ASSIGNMENT:
Find the line in the entries below that contains "camera: 15 degrees left, 5 degrees up". Repeat it exactly, and every line after it through the line that contains "(414, 622) = (418, 611): black".

MATERIAL FOR THIS TASK:
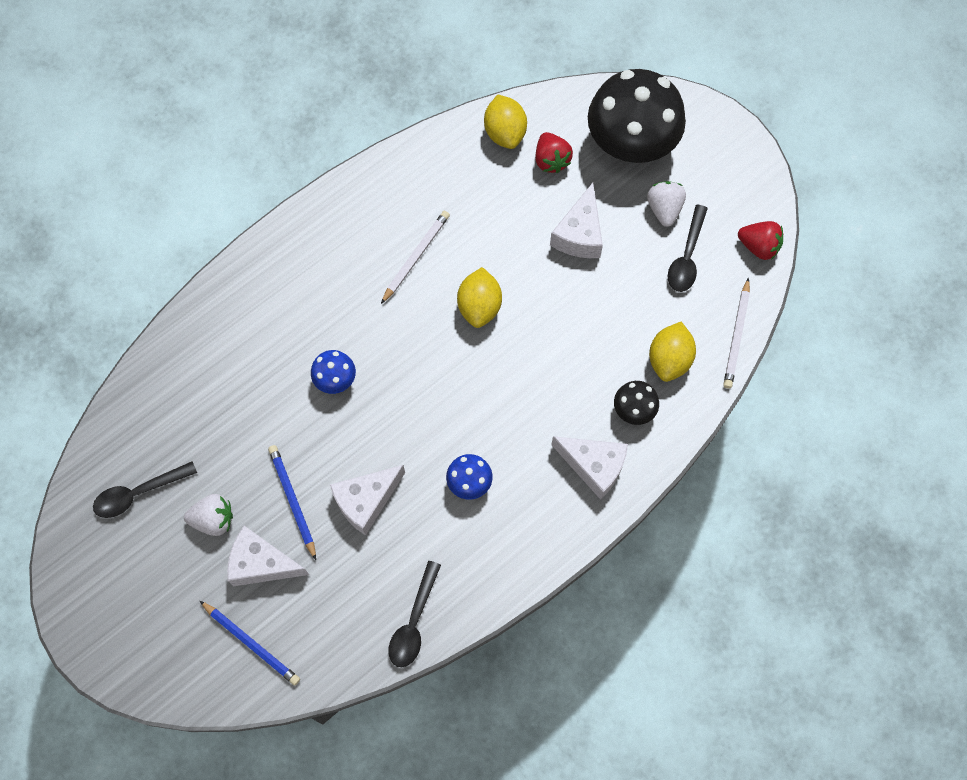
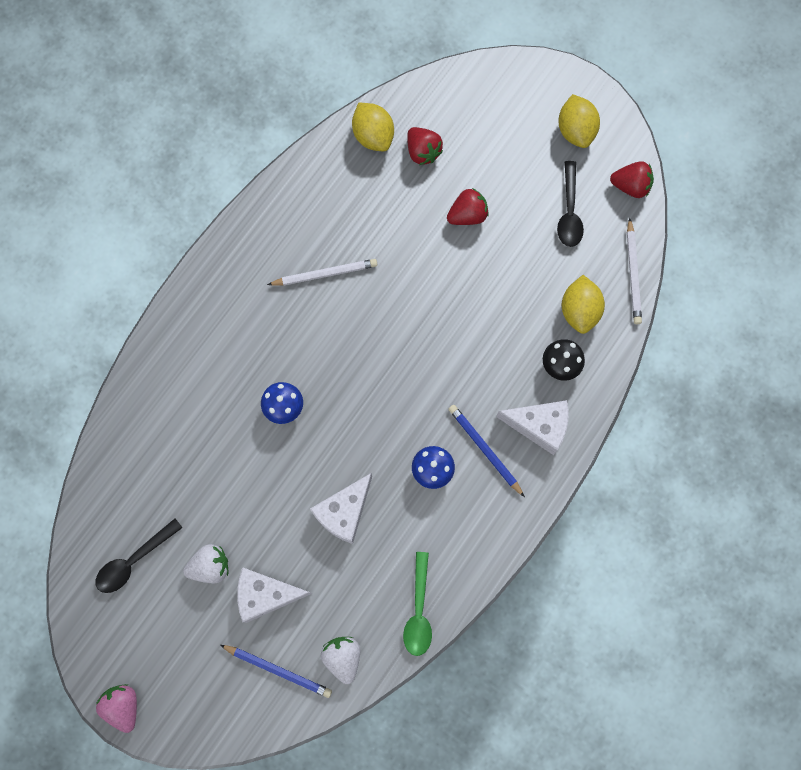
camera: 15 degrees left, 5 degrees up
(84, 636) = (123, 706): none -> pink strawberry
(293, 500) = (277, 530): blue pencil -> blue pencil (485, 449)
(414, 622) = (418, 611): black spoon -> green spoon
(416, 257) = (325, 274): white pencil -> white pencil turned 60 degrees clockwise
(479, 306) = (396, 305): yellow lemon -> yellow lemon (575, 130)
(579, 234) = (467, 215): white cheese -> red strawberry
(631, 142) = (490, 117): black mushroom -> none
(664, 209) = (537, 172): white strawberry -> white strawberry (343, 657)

* * *

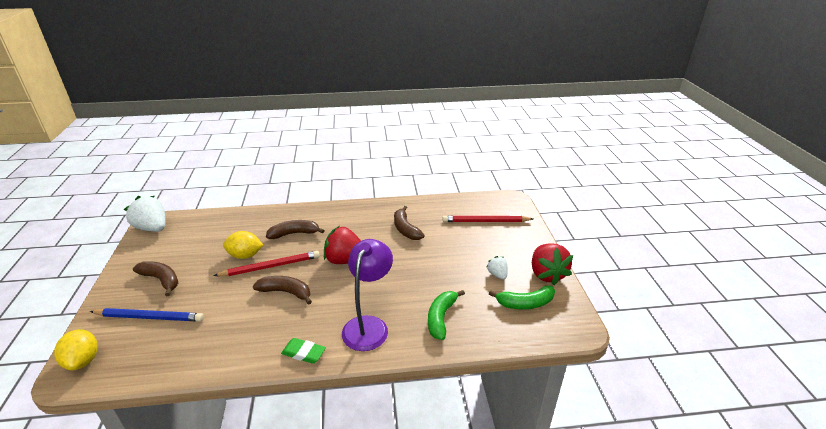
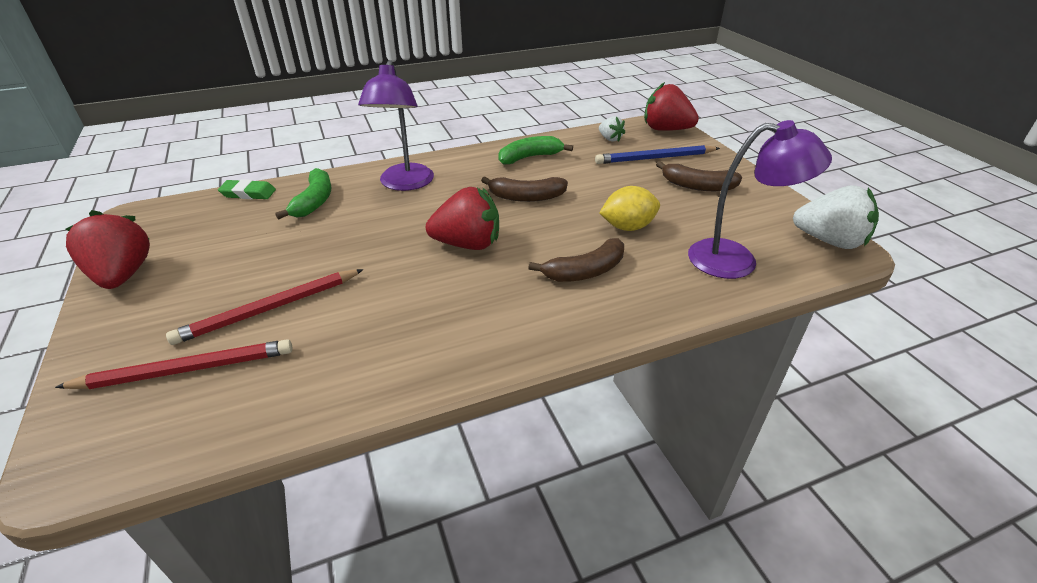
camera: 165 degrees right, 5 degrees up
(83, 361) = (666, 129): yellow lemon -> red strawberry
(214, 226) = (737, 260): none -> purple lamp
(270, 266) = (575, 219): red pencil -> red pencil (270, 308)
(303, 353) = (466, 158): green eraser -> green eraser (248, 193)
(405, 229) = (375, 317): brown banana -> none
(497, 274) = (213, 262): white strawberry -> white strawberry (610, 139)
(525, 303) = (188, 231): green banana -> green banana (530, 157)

SOLVED PROBLEM:
camera: 15 degrees left, 5 degrees up
(84, 636) = (123, 706): none -> pink strawberry
(293, 500) = (277, 530): blue pencil -> blue pencil (485, 449)
(414, 622) = (418, 611): black spoon -> green spoon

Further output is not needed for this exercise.